DATA IN THIS EXERCISE Start Marker

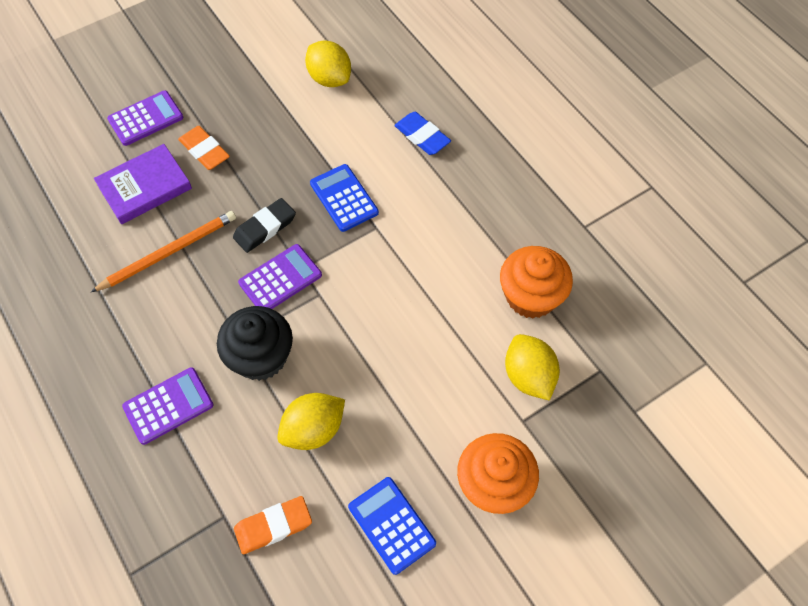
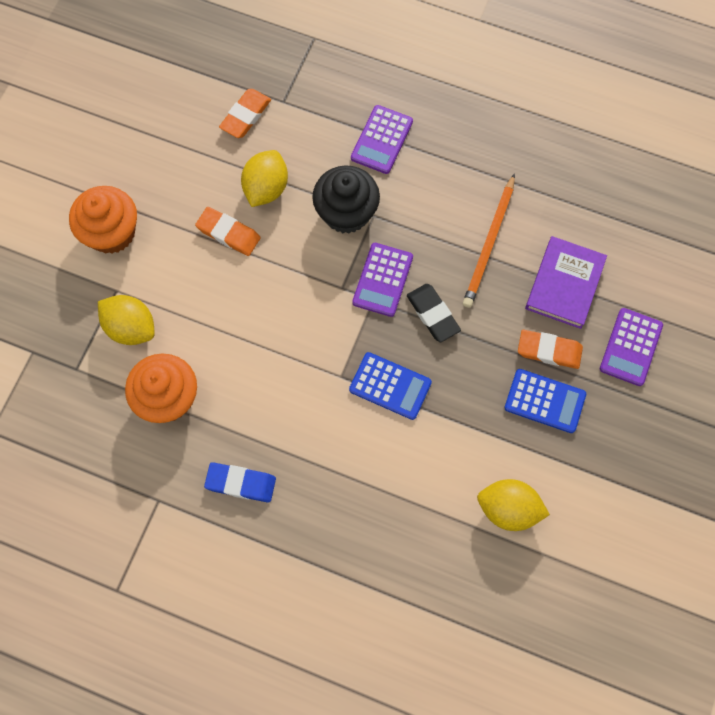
camera: 145 degrees right, 10 degrees up
(265, 228) = (433, 314): black eraser -> black eraser turned 45 degrees counterclockwise
(381, 408) = (228, 233): none -> orange eraser
(392, 525) = (167, 164): blue calculator -> blue calculator (544, 401)
(422, 136) = (369, 500): blue eraser -> blue eraser (241, 483)

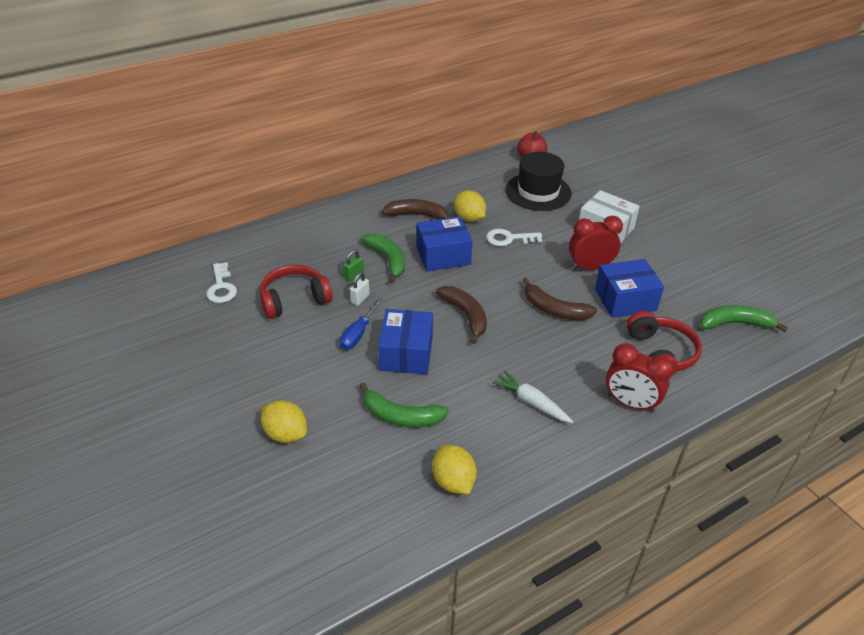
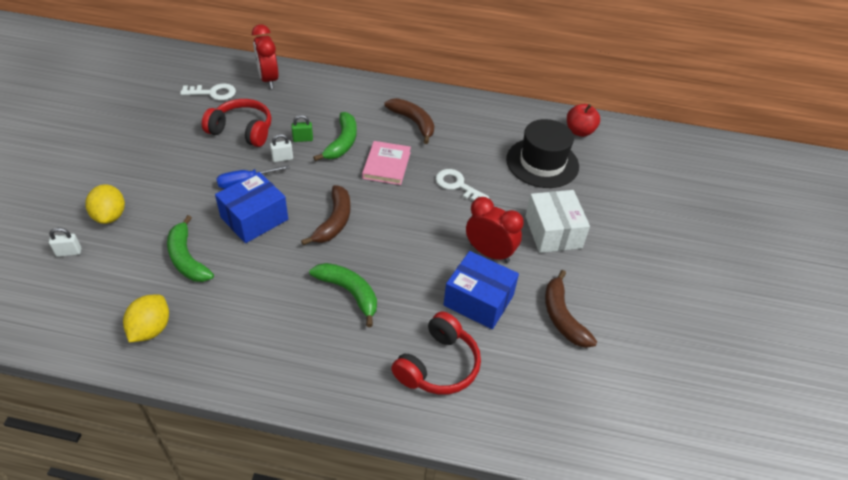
camera: 40 degrees right, 5 degrees up
(221, 287) = (213, 93): white key -> white key turned 120 degrees counterclockwise
(295, 485) = (69, 252): none -> white padlock
(443, 255) = (386, 165): blue box -> pink book
(469, 218) = (450, 149): yellow lemon -> none
(531, 402) = (282, 320): white carrot -> none
(554, 309) = (407, 265): brown banana -> brown banana (562, 317)
(630, 403) = (352, 382): red clock -> red clock (268, 79)
(734, 323) = (548, 395): green banana -> green banana (349, 292)

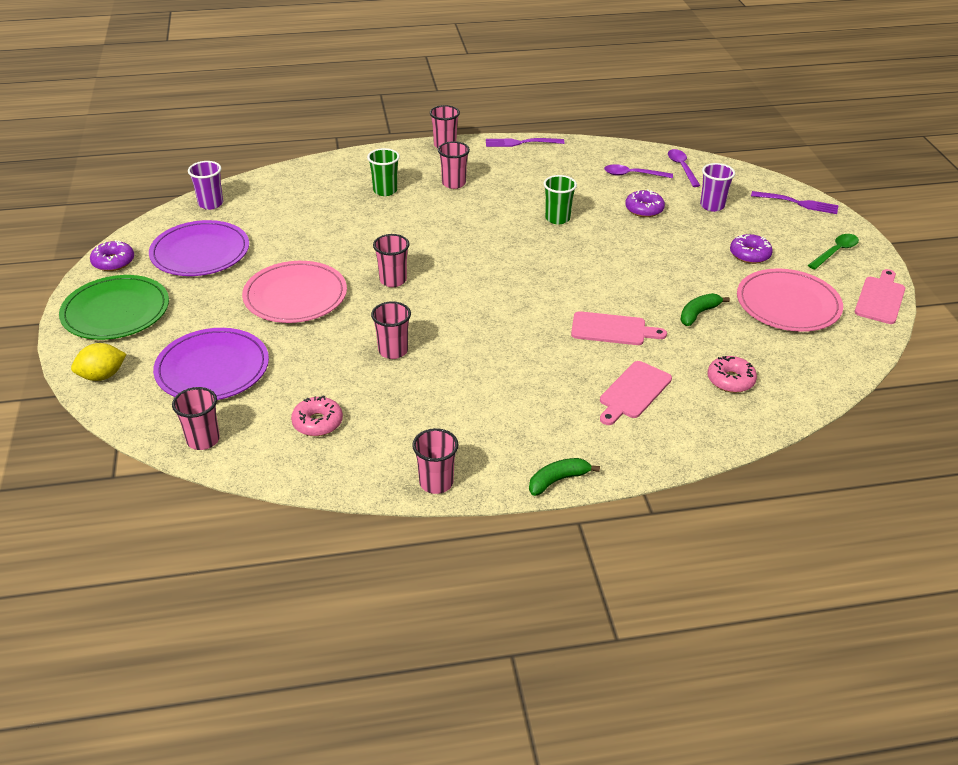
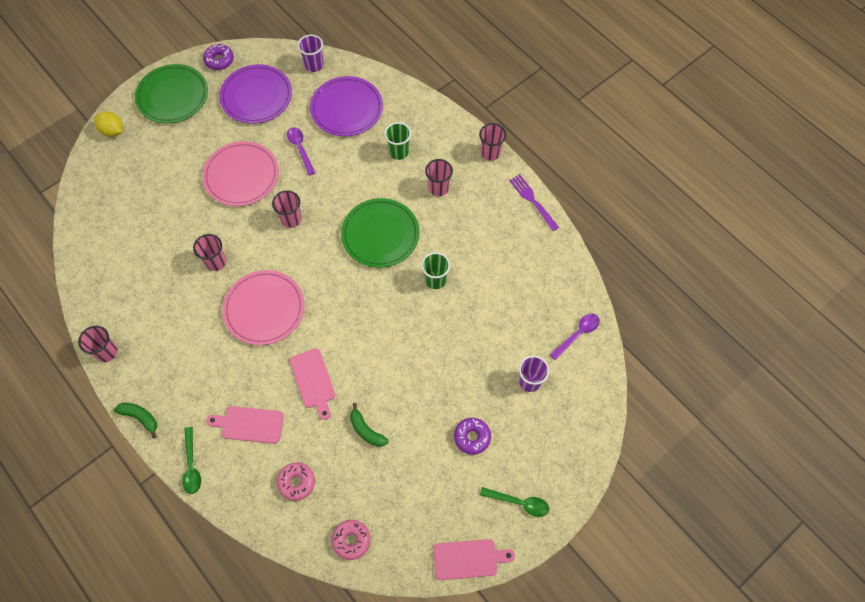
camera: 60 degrees right, 25 degrees up
(203, 440) = (85, 215): pink cup -> none
(212, 368) = (147, 179): purple plate -> purple plate (346, 108)
(317, 422) = (128, 261): pink donut -> pink donut (351, 540)
(472, 232) = (380, 234): none -> green plate
(633, 175) = (539, 302): purple spoon -> purple spoon (300, 149)
(644, 209) = (490, 333): purple donut -> none
(656, 455) = (191, 465): none -> green spoon
(698, 314) = (366, 430): green banana -> green banana turned 150 degrees counterclockwise
(788, 304) = (417, 490): pink plate -> pink plate (264, 309)
(797, 203) = (580, 447): purple fork -> none

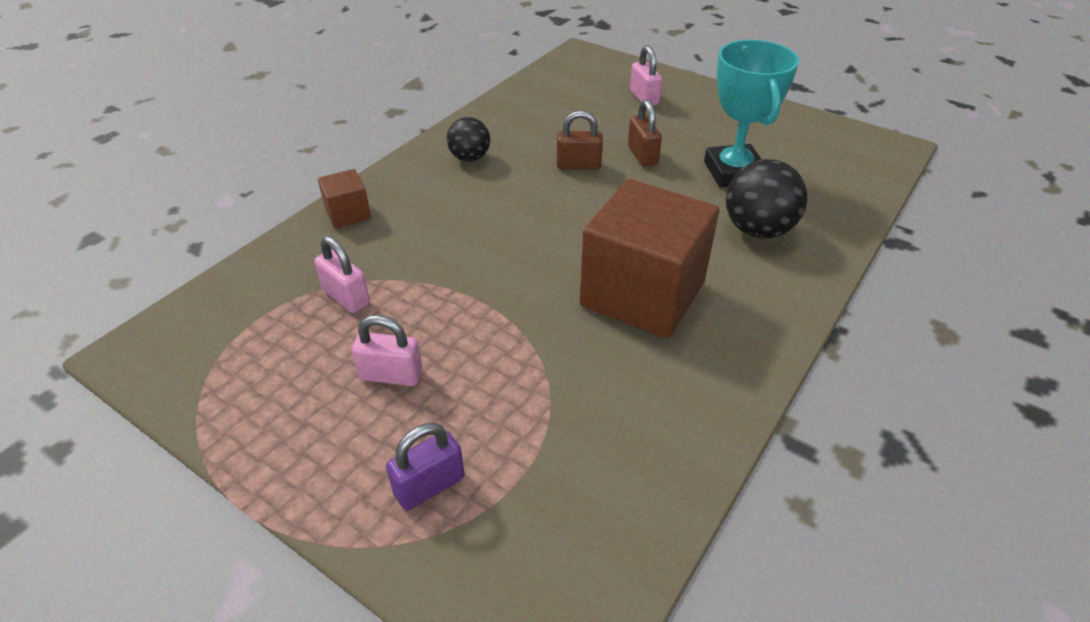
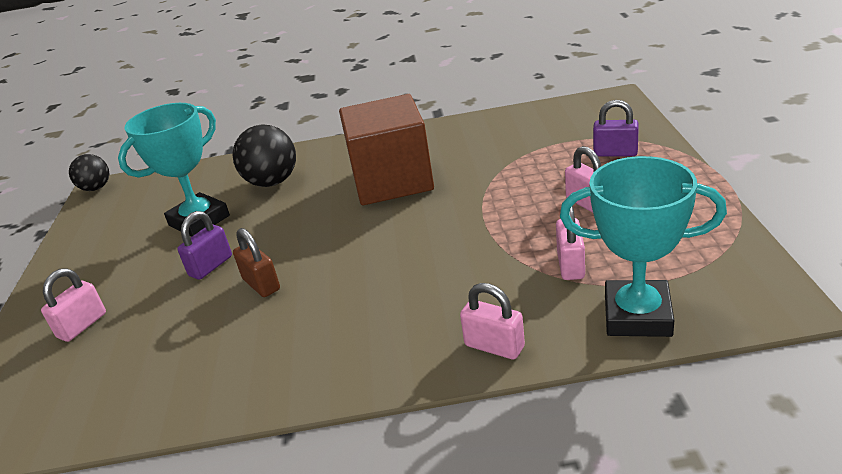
camera: 125 degrees left, 10 degrees down
(254, 283) = (637, 315): none -> turquoise trophy
(348, 214) = (494, 346): brown cube -> pink padlock
(470, 158) = (315, 348): black ball -> black ball (96, 188)
(642, 155) = (211, 266): brown padlock -> purple padlock

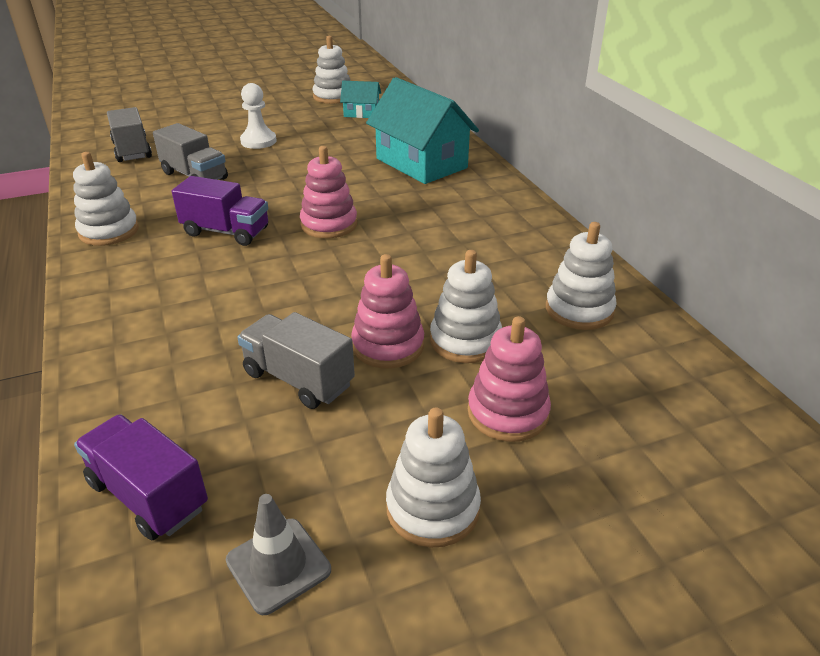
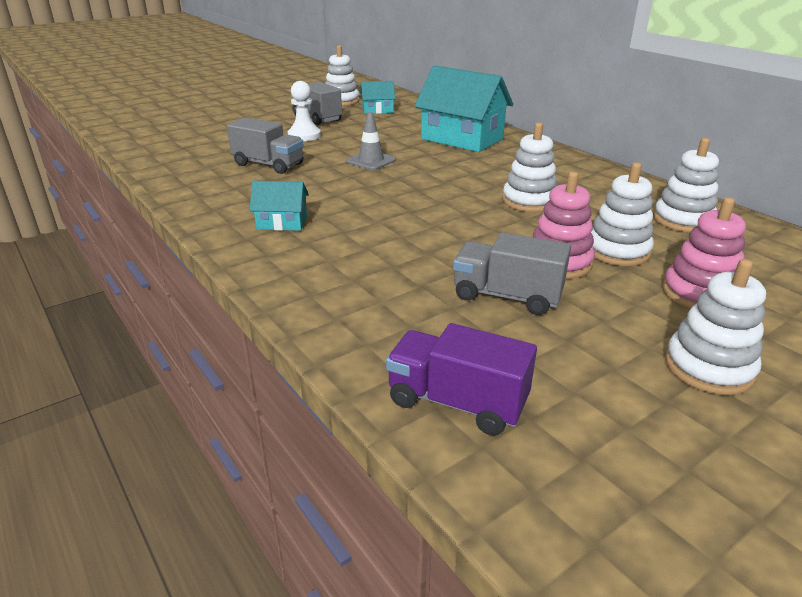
camera: 15 degrees left, 5 degrees down
(109, 231) = (223, 212): white stacking toy -> white stacking toy (529, 201)
(132, 150) = (189, 151): grey truck -> grey truck (317, 118)
(152, 252) = (282, 222): none -> turquoise house
(226, 232) = (337, 201): purple truck -> none
(278, 565) = (625, 432): grey traffic cone -> grey traffic cone (371, 161)
(329, 224) = (425, 186): pink stacking toy -> none

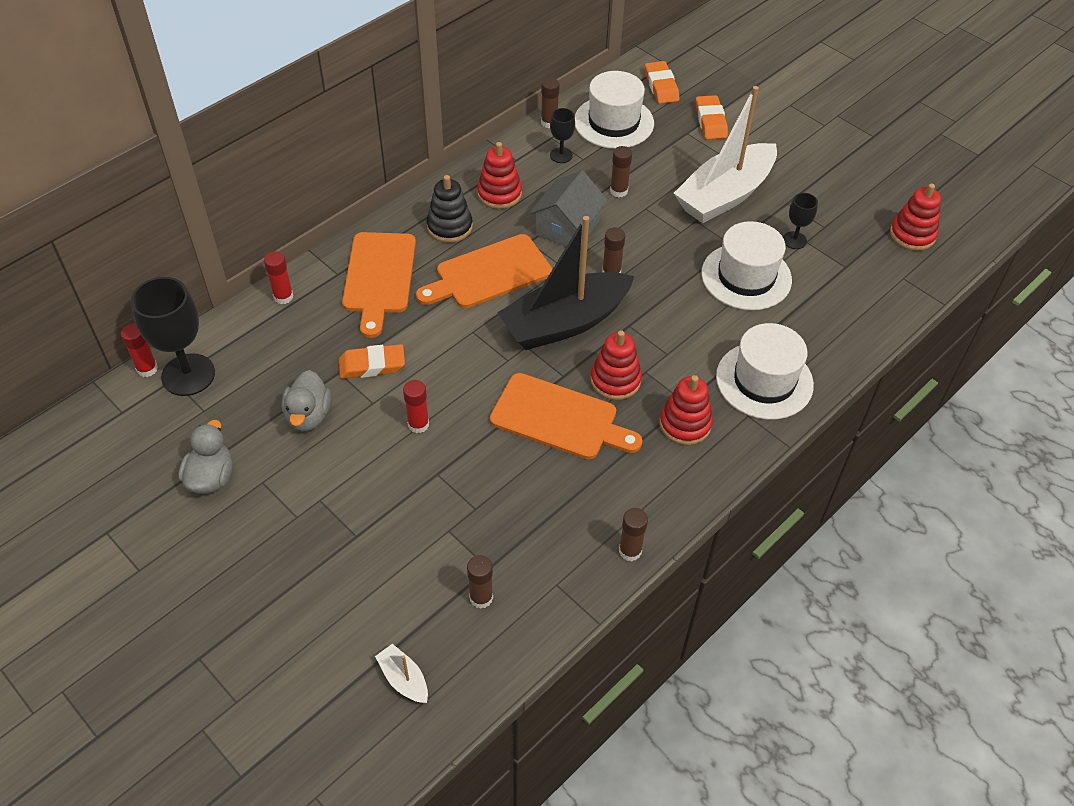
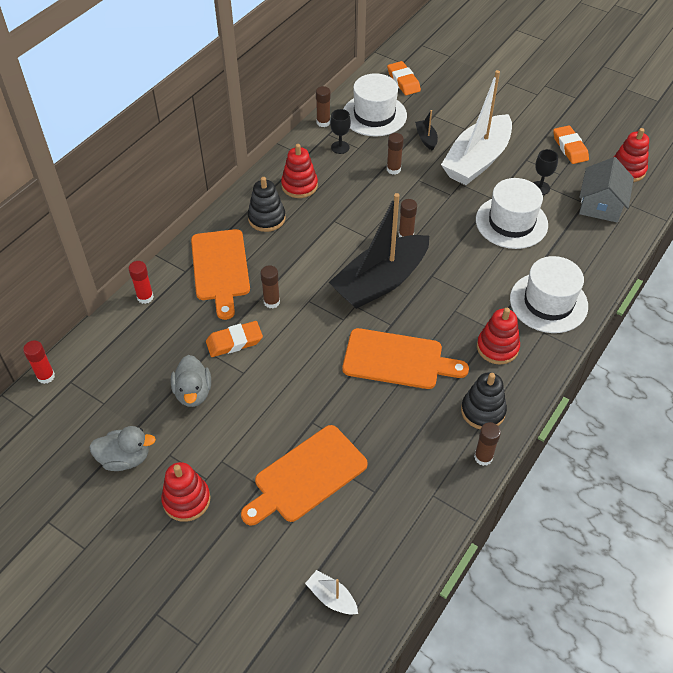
camera: 10 degrees left, 0 degrees up
(188, 375) = (82, 375): black goblet -> none
(211, 477) = (125, 458): grey duck -> grey duck turned 90 degrees clockwise
(418, 424) = (286, 384): red glue stick -> none
(481, 597) = (376, 517): brown glue stick -> brown glue stick (271, 302)
(489, 273) = (309, 251): orange cutting board -> orange cutting board (307, 476)
(567, 228) = (361, 205): grey house -> grey house (600, 205)
(615, 380) = (433, 321): red stacking toy -> red stacking toy (186, 500)
(645, 496) = (483, 411): none -> black stacking toy
(669, 160) = (426, 139): none -> black boat
(710, 121) = (449, 103): orange eraser -> orange eraser (570, 148)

DATA IN THIS EXERCISE End Marker

EXERCISE REQUIREMENTS:
When you copy the data above, keep each line exact and omit the pictures.

ANSWER SPACE:
camera: 145 degrees right, 10 degrees up
(265, 228) = (433, 314): black eraser -> black eraser turned 45 degrees counterclockwise
(381, 408) = (228, 233): none -> orange eraser
(392, 525) = (167, 164): blue calculator -> blue calculator (544, 401)
(422, 136) = (369, 500): blue eraser -> blue eraser (241, 483)

camera: 40 degrees right, 5 degrees up
(221, 287) = (213, 93): white key -> white key turned 120 degrees counterclockwise
(295, 485) = (69, 252): none -> white padlock
(443, 255) = (386, 165): blue box -> pink book
(469, 218) = (450, 149): yellow lemon -> none
(531, 402) = (282, 320): white carrot -> none
(554, 309) = (407, 265): brown banana -> brown banana (562, 317)
(630, 403) = (352, 382): red clock -> red clock (268, 79)
(734, 323) = (548, 395): green banana -> green banana (349, 292)

camera: 60 degrees right, 25 degrees up
(203, 440) = (85, 215): pink cup -> none
(212, 368) = (147, 179): purple plate -> purple plate (346, 108)
(317, 422) = (128, 261): pink donut -> pink donut (351, 540)
(472, 232) = (380, 234): none -> green plate
(633, 175) = (539, 302): purple spoon -> purple spoon (300, 149)
(644, 209) = (490, 333): purple donut -> none
(656, 455) = (191, 465): none -> green spoon
(698, 314) = (366, 430): green banana -> green banana turned 150 degrees counterclockwise
(788, 304) = (417, 490): pink plate -> pink plate (264, 309)
(797, 203) = (580, 447): purple fork -> none

camera: 125 degrees left, 10 degrees down
(254, 283) = (637, 315): none -> turquoise trophy
(348, 214) = (494, 346): brown cube -> pink padlock
(470, 158) = (315, 348): black ball -> black ball (96, 188)
(642, 155) = (211, 266): brown padlock -> purple padlock

camera: 15 degrees left, 5 degrees down
(109, 231) = (223, 212): white stacking toy -> white stacking toy (529, 201)
(132, 150) = (189, 151): grey truck -> grey truck (317, 118)
(152, 252) = (282, 222): none -> turquoise house
(226, 232) = (337, 201): purple truck -> none
(278, 565) = (625, 432): grey traffic cone -> grey traffic cone (371, 161)
(329, 224) = (425, 186): pink stacking toy -> none

camera: 10 degrees left, 0 degrees up
(188, 375) = (82, 375): black goblet -> none
(211, 477) = (125, 458): grey duck -> grey duck turned 90 degrees clockwise
(418, 424) = (286, 384): red glue stick -> none
(481, 597) = (376, 517): brown glue stick -> brown glue stick (271, 302)
(489, 273) = (309, 251): orange cutting board -> orange cutting board (307, 476)
(567, 228) = (361, 205): grey house -> grey house (600, 205)
(615, 380) = (433, 321): red stacking toy -> red stacking toy (186, 500)
(645, 496) = (483, 411): none -> black stacking toy
(669, 160) = (426, 139): none -> black boat
(710, 121) = (449, 103): orange eraser -> orange eraser (570, 148)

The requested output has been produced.